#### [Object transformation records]
=== Begin Enclosure ===

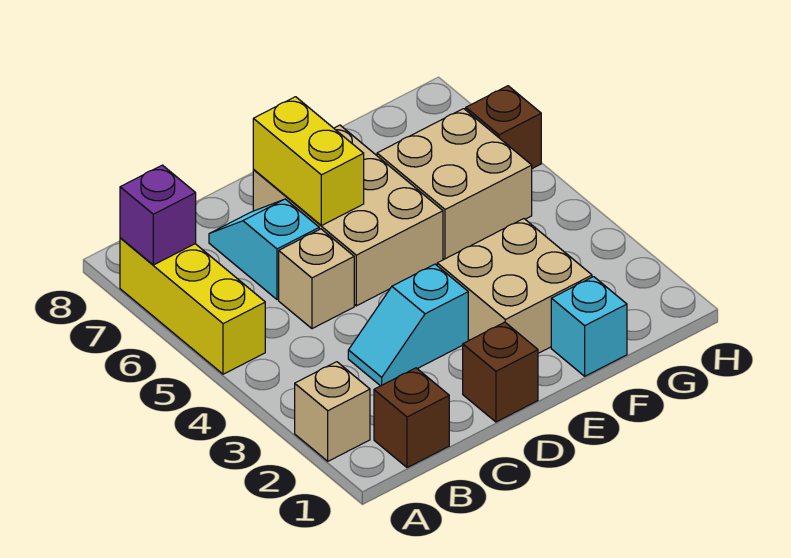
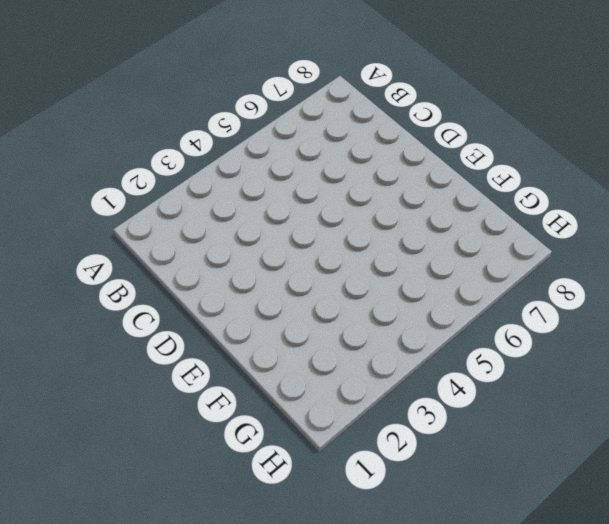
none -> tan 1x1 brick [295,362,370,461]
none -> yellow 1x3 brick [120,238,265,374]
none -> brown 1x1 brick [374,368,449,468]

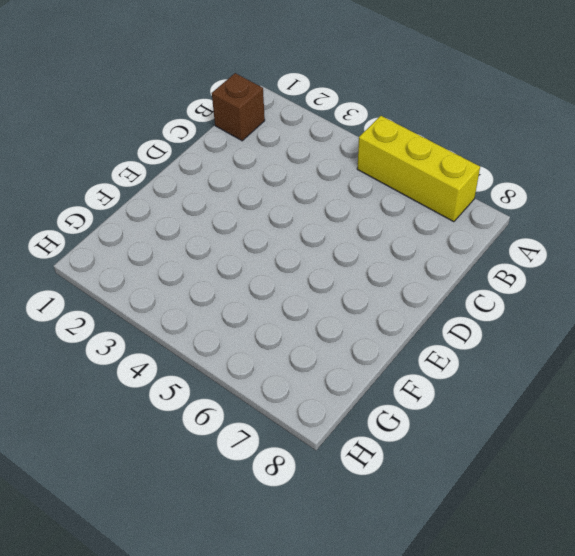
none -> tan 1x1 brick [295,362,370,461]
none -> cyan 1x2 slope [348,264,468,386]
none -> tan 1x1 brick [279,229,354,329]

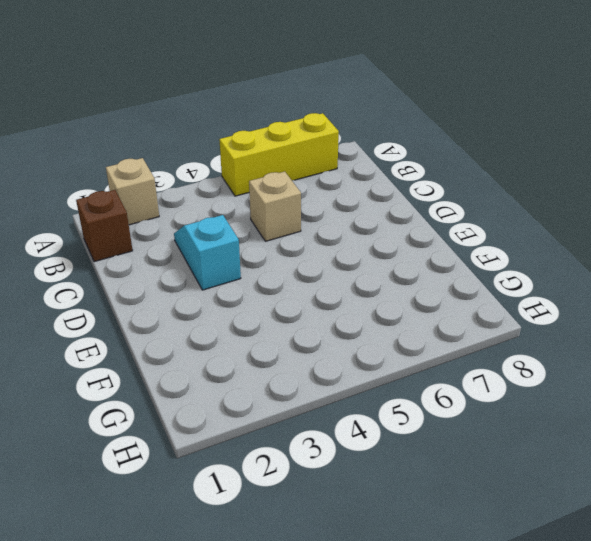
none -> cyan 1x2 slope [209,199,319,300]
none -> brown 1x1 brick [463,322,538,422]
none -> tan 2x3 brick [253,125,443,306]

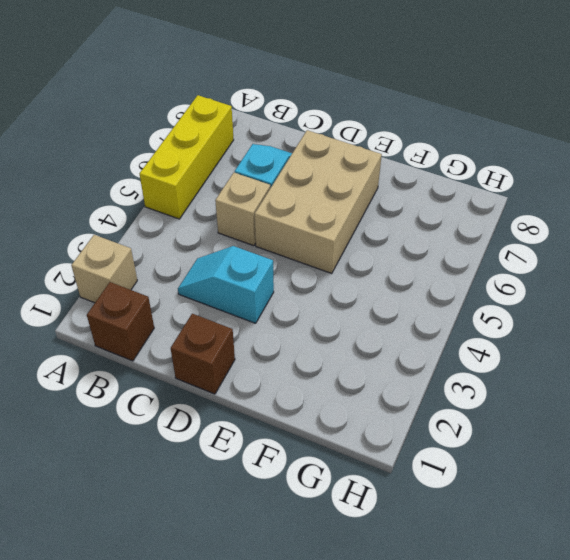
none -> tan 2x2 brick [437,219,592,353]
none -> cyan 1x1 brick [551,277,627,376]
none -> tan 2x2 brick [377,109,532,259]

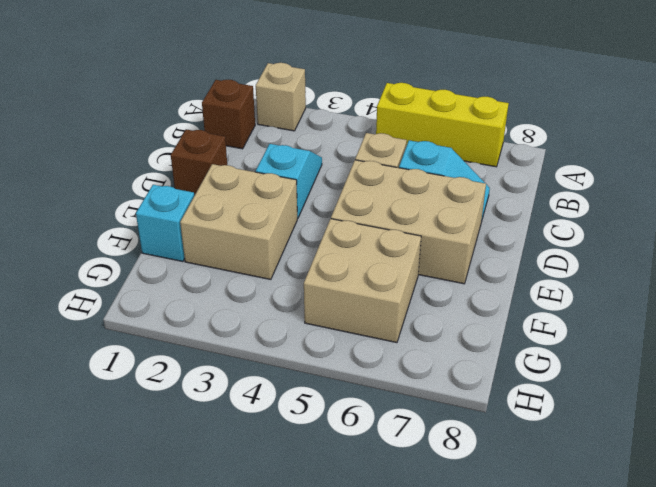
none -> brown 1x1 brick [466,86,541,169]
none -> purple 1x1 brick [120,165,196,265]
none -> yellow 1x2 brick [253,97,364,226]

=== End Enclosure ===
=== Begin Enclosure ===

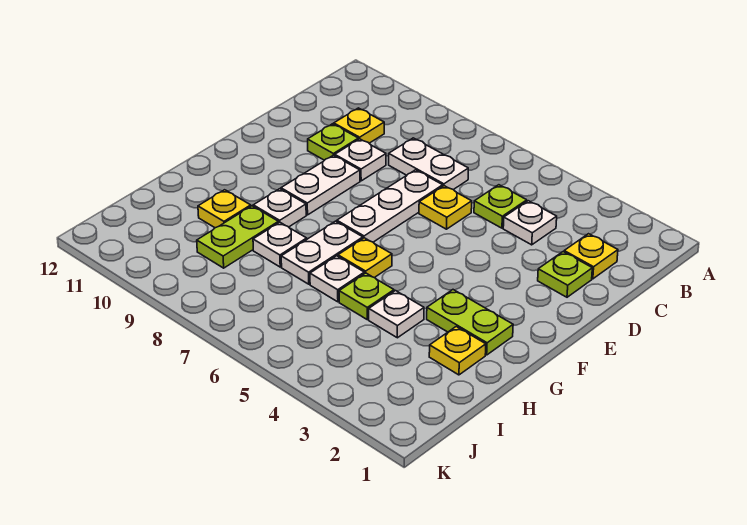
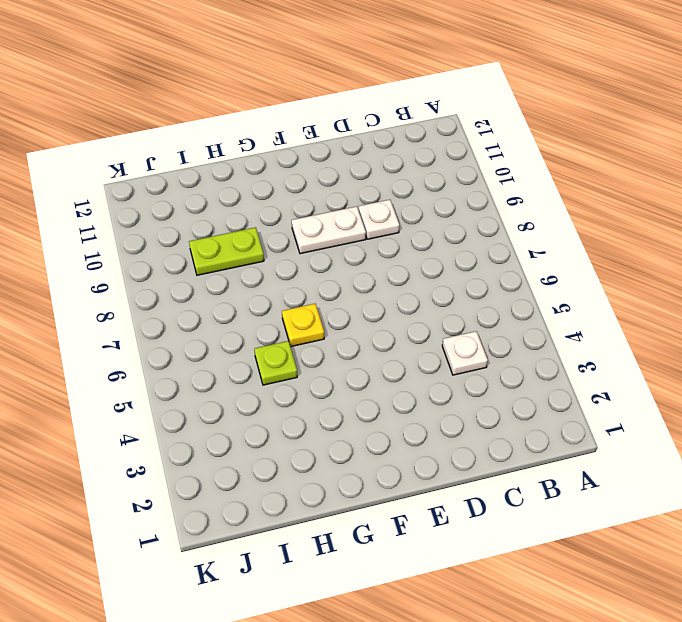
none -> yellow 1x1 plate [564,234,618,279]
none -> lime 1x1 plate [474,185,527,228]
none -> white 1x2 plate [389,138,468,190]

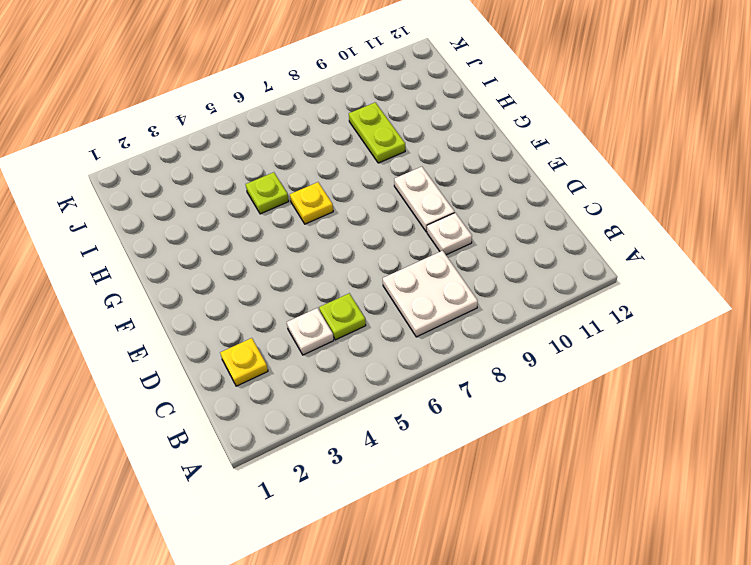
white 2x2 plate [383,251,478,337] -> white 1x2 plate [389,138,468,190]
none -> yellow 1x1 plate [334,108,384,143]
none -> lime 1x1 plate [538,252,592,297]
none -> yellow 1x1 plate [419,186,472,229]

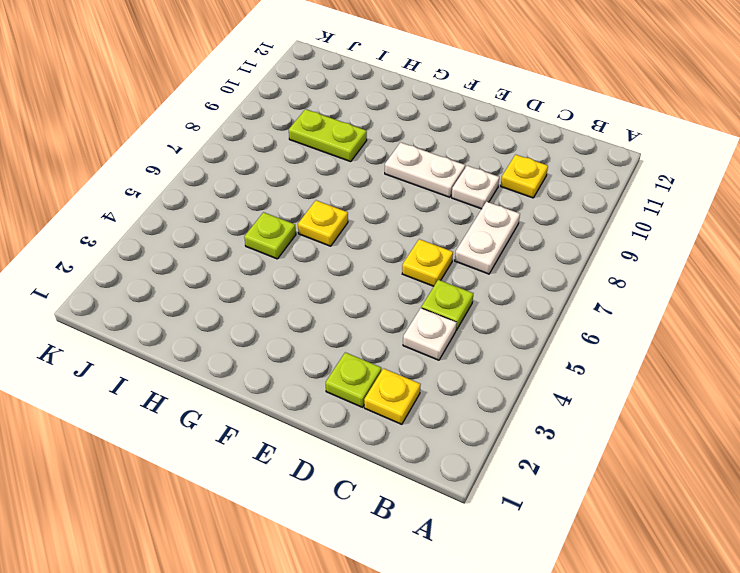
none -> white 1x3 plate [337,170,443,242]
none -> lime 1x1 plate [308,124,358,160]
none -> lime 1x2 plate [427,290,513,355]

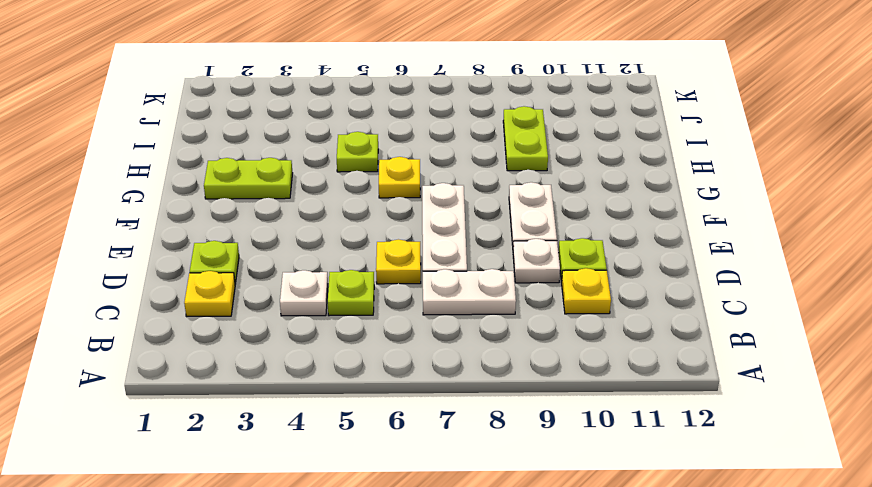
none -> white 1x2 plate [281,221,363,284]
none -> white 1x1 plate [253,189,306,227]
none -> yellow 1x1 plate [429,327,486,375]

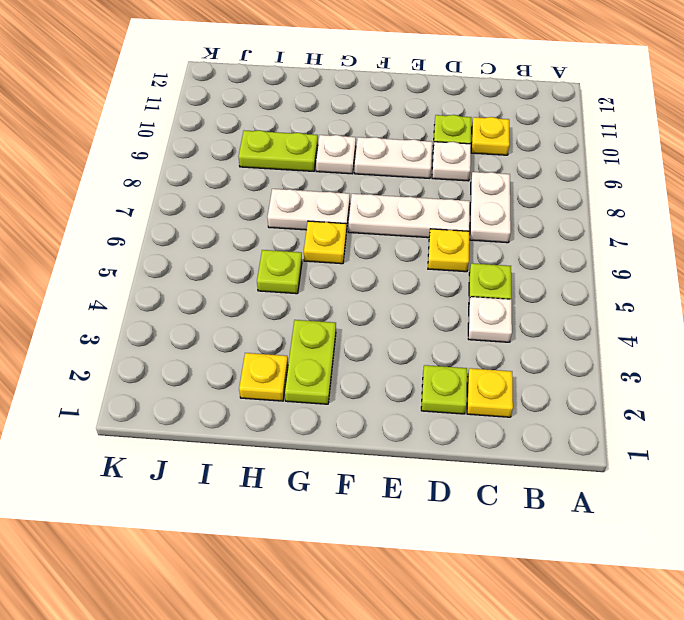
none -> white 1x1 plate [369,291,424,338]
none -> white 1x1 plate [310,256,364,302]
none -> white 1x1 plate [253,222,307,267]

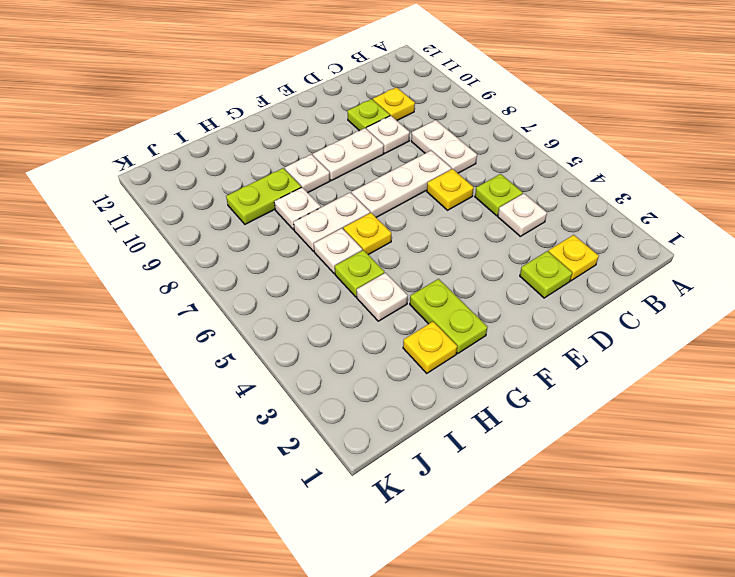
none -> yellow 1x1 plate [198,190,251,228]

=== End Enclosure ===
=== Begin Enclosure ===

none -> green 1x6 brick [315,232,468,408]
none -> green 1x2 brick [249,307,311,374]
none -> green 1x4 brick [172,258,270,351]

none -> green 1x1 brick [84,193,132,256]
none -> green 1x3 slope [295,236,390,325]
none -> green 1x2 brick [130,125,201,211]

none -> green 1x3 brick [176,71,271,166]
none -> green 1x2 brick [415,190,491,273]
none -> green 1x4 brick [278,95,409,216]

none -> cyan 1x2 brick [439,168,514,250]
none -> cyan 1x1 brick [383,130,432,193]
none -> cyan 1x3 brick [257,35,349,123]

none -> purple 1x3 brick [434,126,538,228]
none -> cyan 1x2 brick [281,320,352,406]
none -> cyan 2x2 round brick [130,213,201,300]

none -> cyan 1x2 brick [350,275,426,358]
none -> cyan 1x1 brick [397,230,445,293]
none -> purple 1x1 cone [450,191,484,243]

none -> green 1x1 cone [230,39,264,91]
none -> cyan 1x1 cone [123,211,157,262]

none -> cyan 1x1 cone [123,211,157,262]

=== End Enclosure ===

#### [AIM OF THE TASK]
Once the line with "none -> cyan 1x2 slope [209,199,319,300]" is found above, print it and every line after it through the line with "none -> yellow 1x2 brick [253,97,364,226]", exactly. Pictures stay out.

#### [ANSWER SECTION]
none -> cyan 1x2 slope [209,199,319,300]
none -> brown 1x1 brick [463,322,538,422]
none -> tan 2x3 brick [253,125,443,306]

none -> tan 2x2 brick [437,219,592,353]
none -> cyan 1x1 brick [551,277,627,376]
none -> tan 2x2 brick [377,109,532,259]

none -> brown 1x1 brick [466,86,541,169]
none -> purple 1x1 brick [120,165,196,265]
none -> yellow 1x2 brick [253,97,364,226]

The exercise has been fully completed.